*** Begin section ***
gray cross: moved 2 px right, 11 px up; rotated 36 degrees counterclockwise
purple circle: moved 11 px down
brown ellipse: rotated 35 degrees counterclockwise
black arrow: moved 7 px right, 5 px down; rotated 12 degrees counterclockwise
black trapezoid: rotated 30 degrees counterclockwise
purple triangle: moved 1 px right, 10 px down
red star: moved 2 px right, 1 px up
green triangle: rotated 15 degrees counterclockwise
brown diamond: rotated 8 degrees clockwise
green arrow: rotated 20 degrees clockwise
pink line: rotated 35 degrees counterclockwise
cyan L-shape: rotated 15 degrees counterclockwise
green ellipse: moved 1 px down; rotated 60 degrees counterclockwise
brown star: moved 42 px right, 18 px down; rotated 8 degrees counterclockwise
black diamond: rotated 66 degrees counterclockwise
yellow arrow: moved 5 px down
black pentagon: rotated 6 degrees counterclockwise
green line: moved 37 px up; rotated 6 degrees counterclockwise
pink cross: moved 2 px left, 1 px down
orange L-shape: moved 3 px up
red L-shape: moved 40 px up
*** End section ***
*** Begin section ***
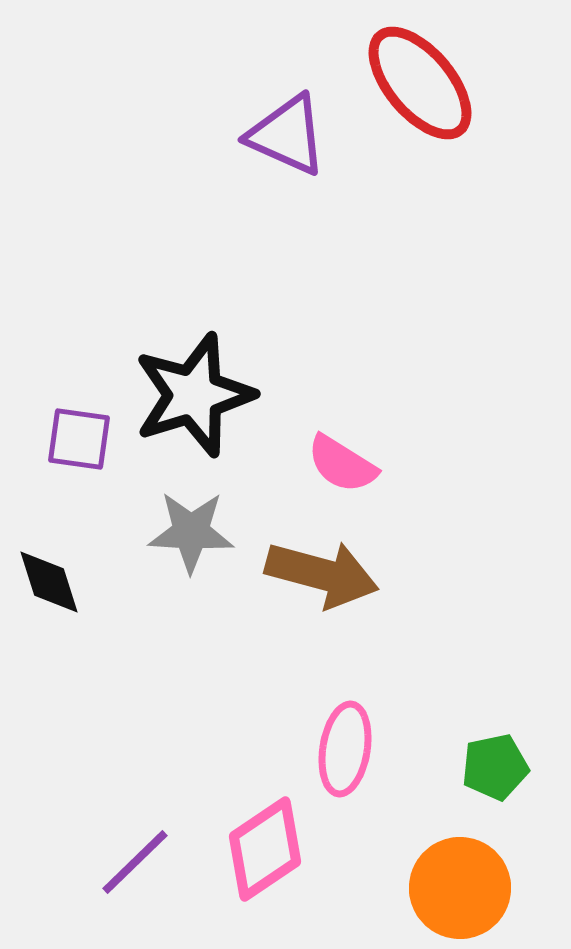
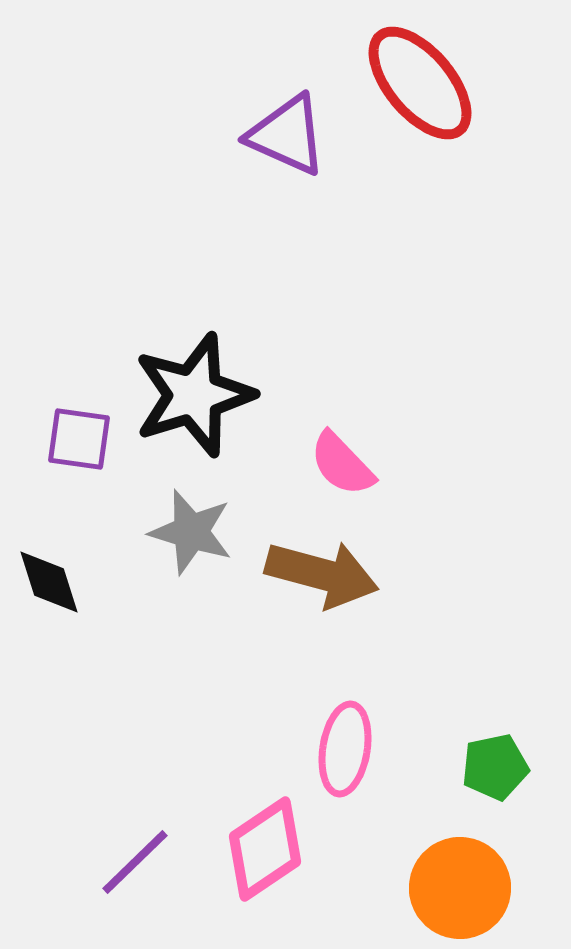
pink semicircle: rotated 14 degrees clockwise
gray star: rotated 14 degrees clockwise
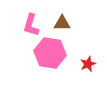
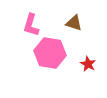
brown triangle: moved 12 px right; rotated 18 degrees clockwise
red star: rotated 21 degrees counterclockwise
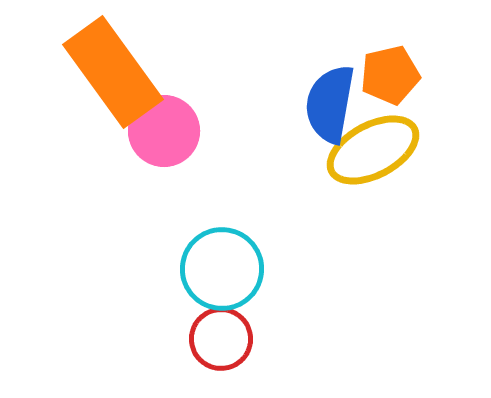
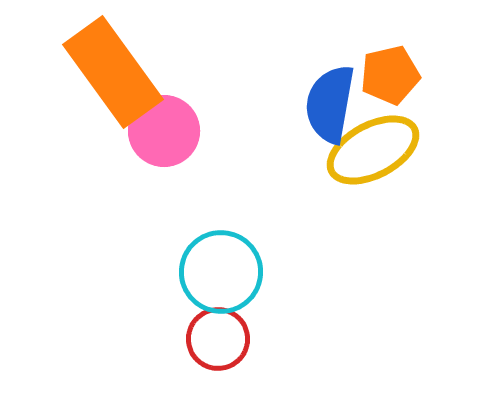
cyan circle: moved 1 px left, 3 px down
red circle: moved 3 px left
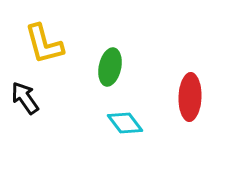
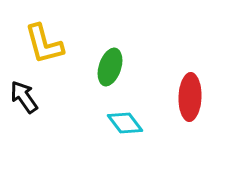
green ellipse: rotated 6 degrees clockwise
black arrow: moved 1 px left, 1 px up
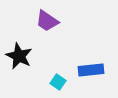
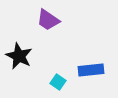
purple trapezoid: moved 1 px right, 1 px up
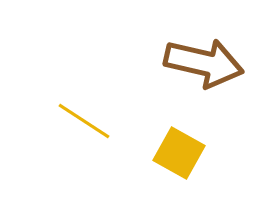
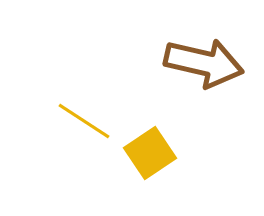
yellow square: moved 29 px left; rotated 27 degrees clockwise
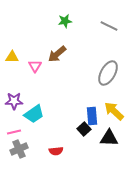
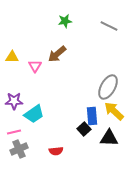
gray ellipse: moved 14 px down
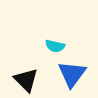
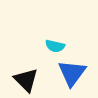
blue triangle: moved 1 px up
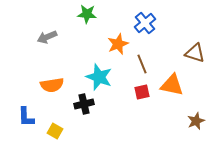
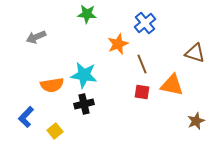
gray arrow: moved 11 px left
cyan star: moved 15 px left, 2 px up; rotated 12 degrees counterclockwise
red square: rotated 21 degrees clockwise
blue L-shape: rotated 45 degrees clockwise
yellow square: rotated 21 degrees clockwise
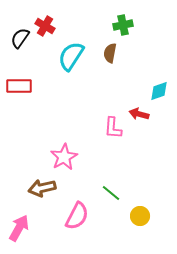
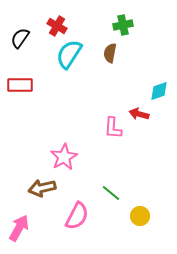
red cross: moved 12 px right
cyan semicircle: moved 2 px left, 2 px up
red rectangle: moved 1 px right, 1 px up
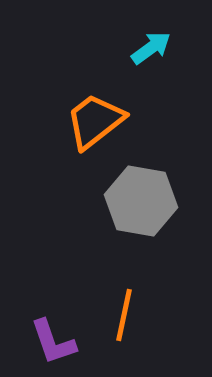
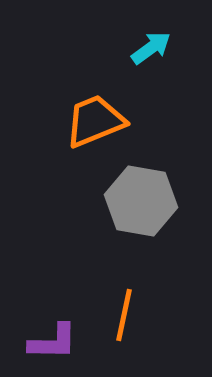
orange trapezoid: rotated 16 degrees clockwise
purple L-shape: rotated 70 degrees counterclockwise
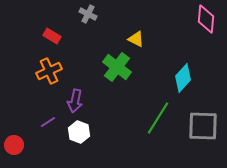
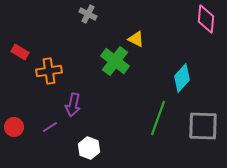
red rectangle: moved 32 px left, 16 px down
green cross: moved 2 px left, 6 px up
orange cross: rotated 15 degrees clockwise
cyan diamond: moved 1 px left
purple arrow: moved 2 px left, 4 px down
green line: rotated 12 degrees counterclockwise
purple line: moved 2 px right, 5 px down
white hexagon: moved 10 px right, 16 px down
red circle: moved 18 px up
*** End section ***
*** Begin section ***
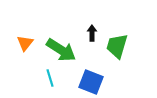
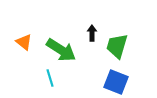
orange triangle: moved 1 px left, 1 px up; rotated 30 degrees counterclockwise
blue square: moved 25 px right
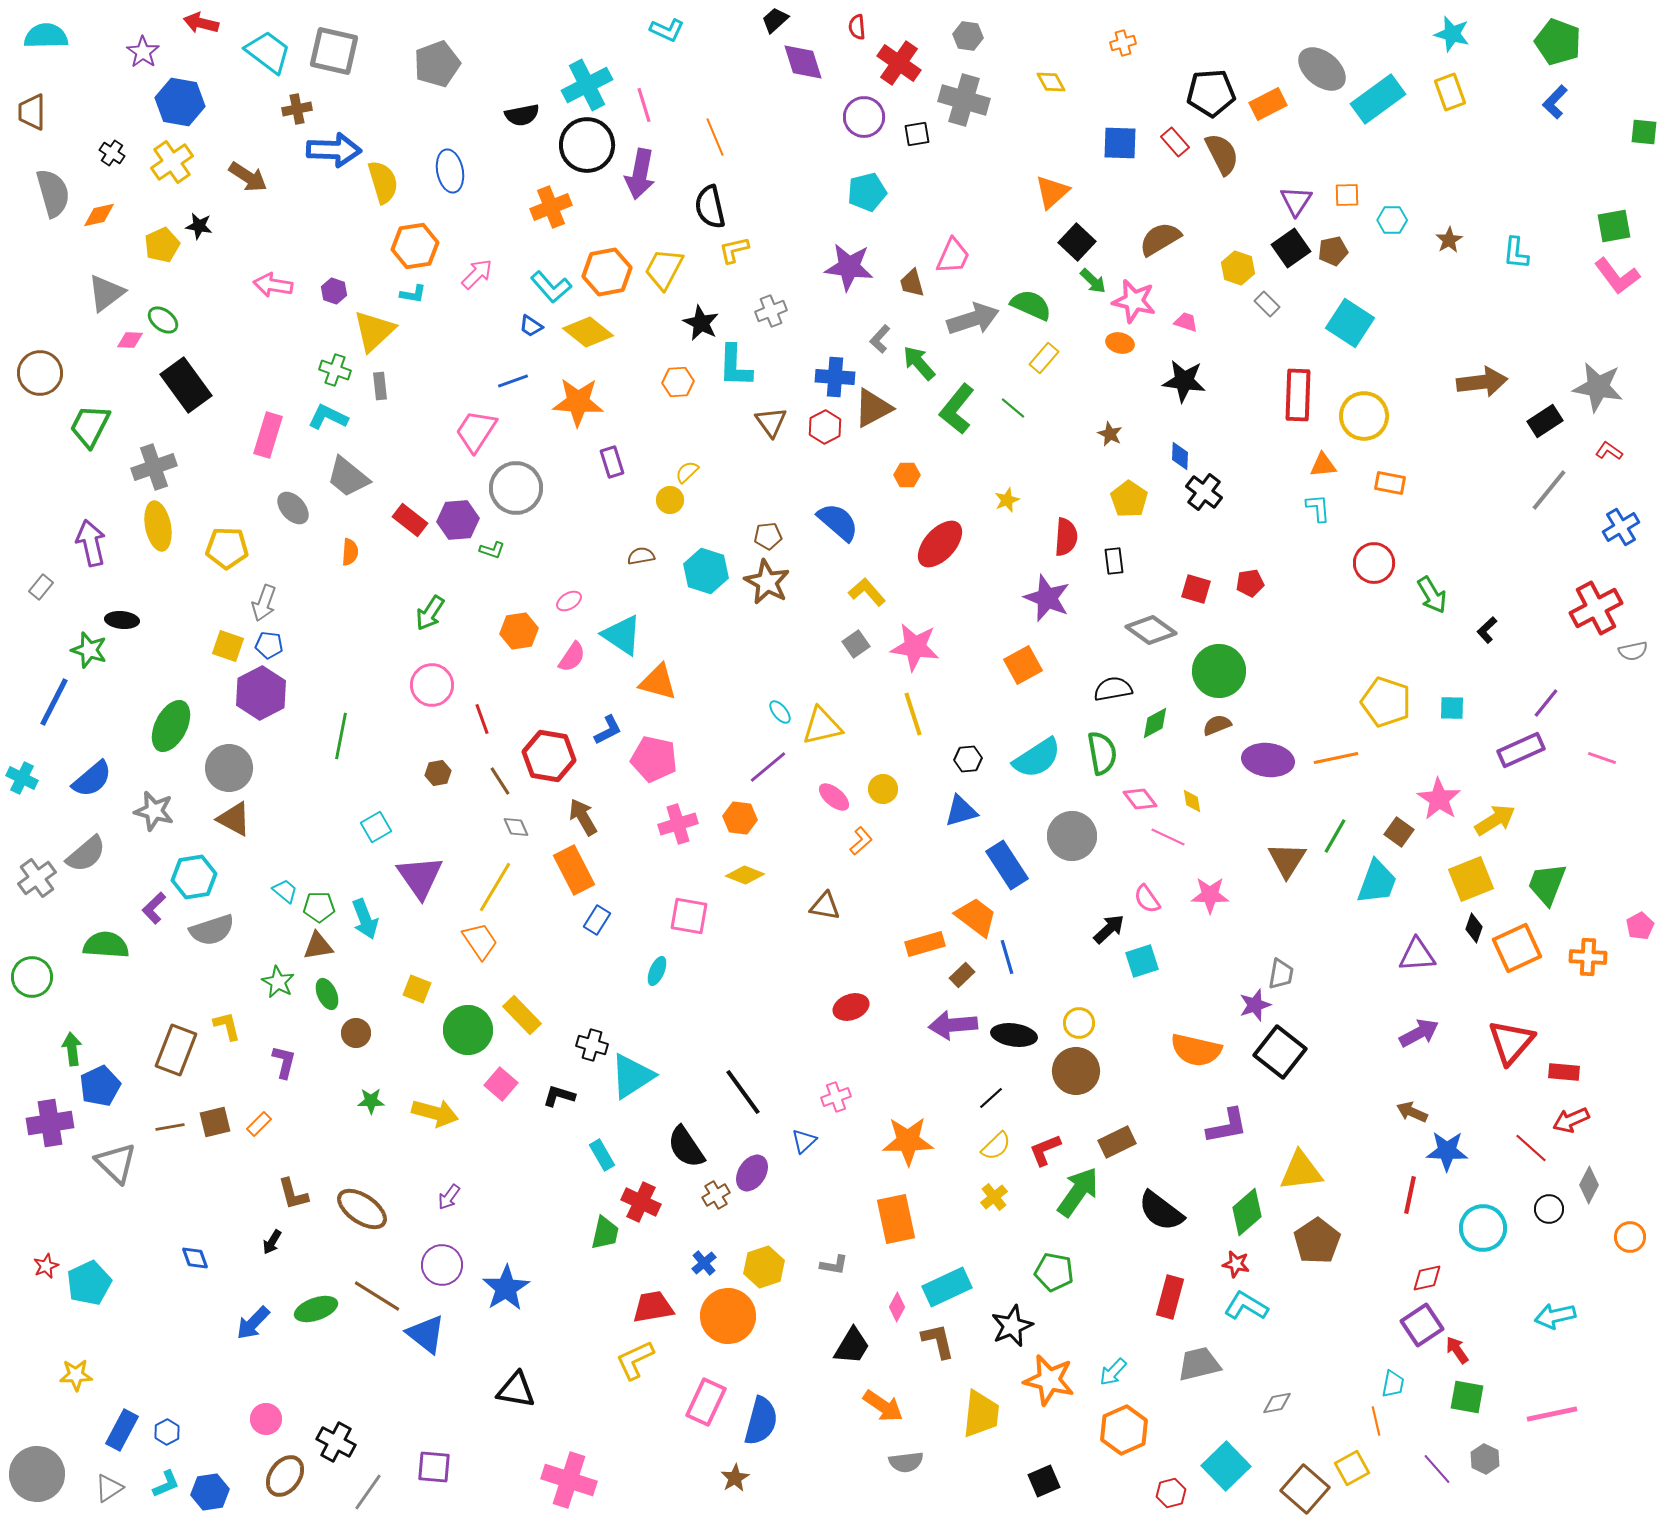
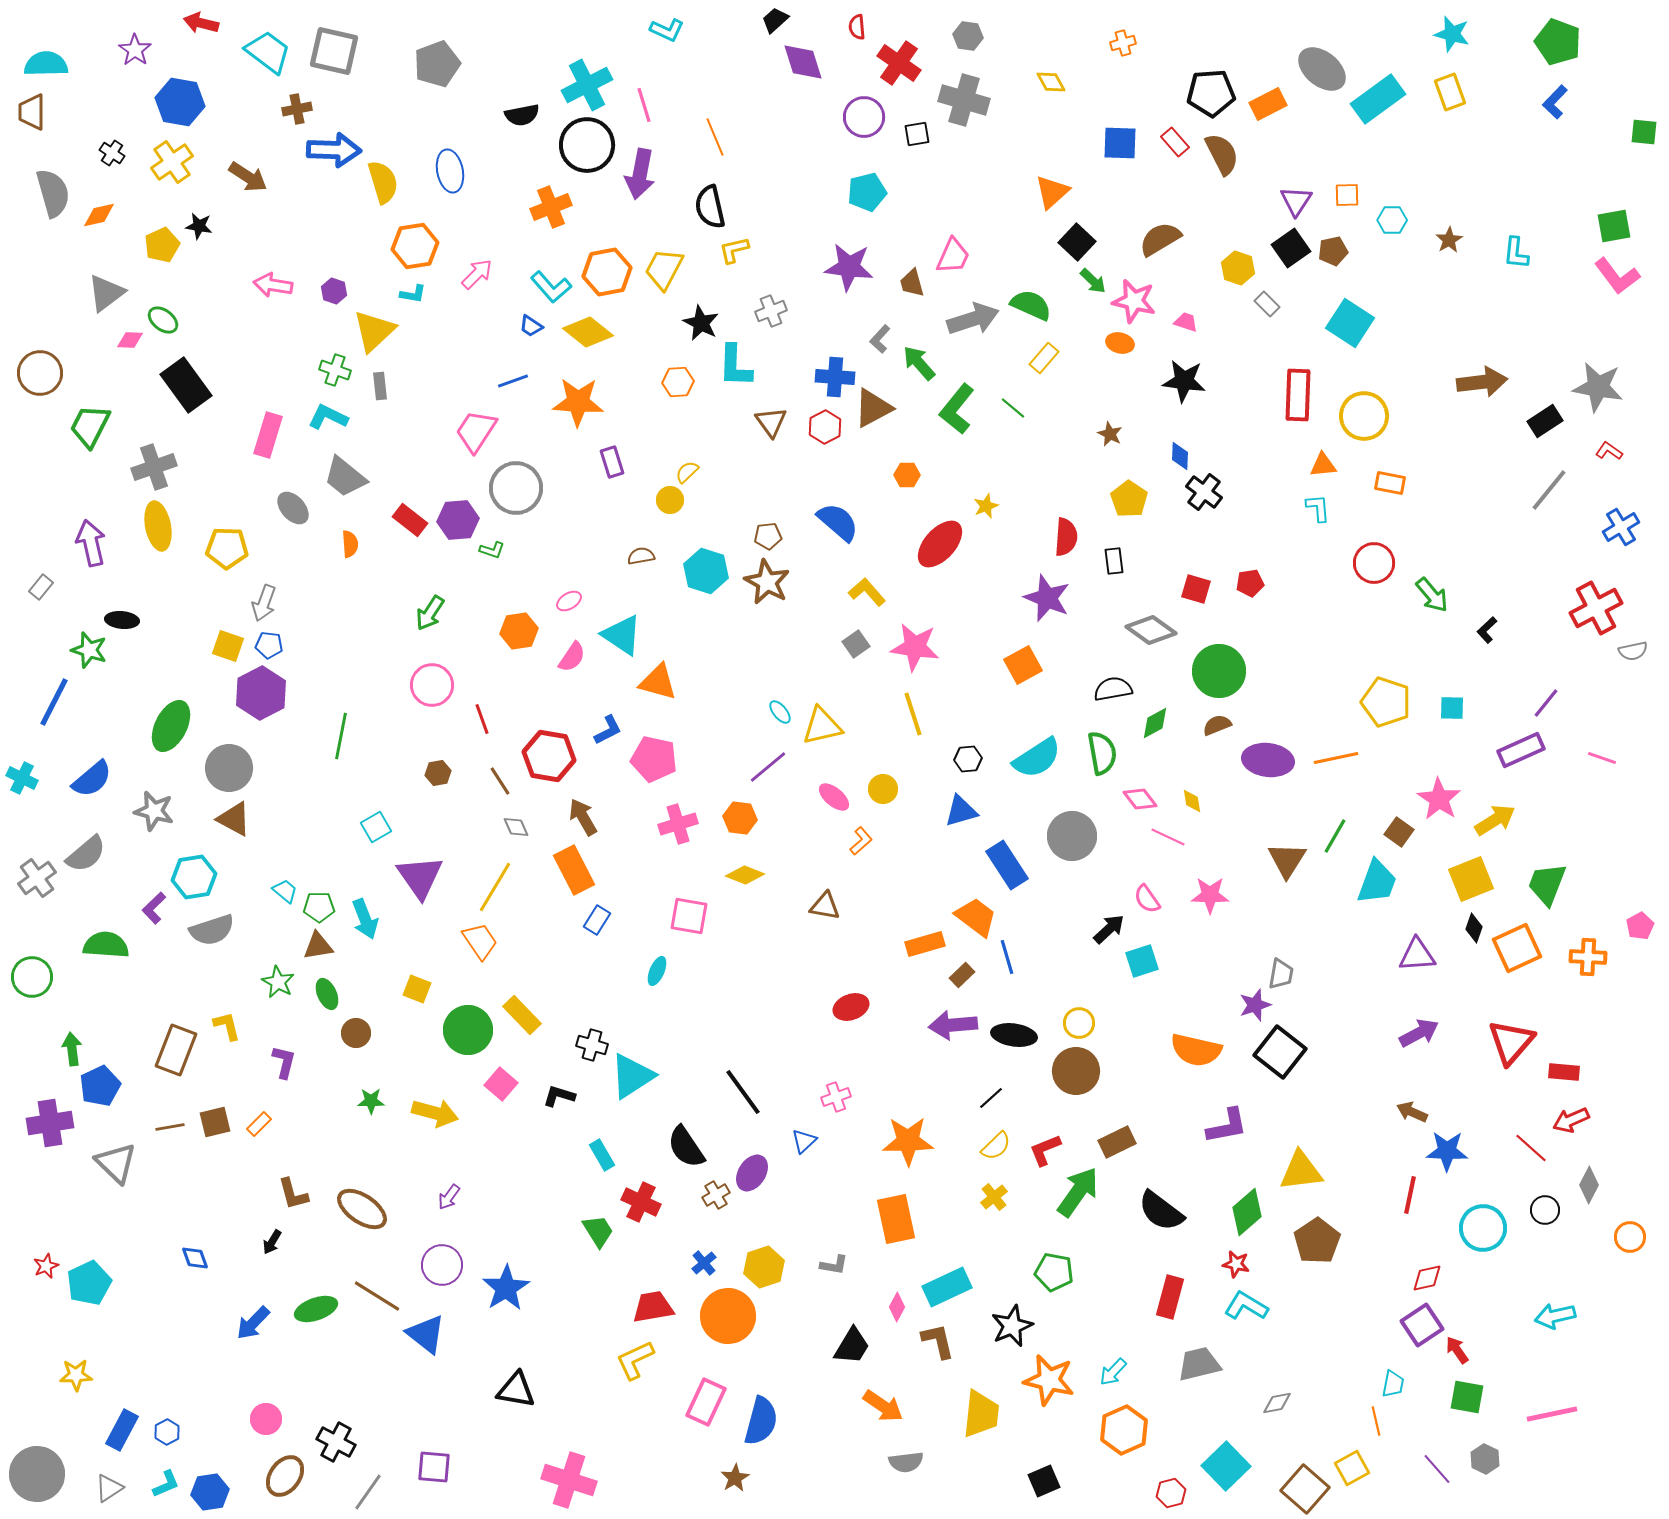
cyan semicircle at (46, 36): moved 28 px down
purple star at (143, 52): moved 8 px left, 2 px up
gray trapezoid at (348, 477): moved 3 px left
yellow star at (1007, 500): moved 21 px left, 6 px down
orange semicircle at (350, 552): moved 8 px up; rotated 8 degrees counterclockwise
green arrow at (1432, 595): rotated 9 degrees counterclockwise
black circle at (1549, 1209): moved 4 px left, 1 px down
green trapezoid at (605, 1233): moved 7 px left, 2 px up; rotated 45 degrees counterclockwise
*** End section ***
-- What is expected --
Find the line with "white hexagon: moved 10 px right, 16 px down" in the material above. Reproduce it and each line after it up to and including the line with "red circle: moved 18 px up".

-- Exercise output --
white hexagon: moved 10 px right, 16 px down
red circle: moved 18 px up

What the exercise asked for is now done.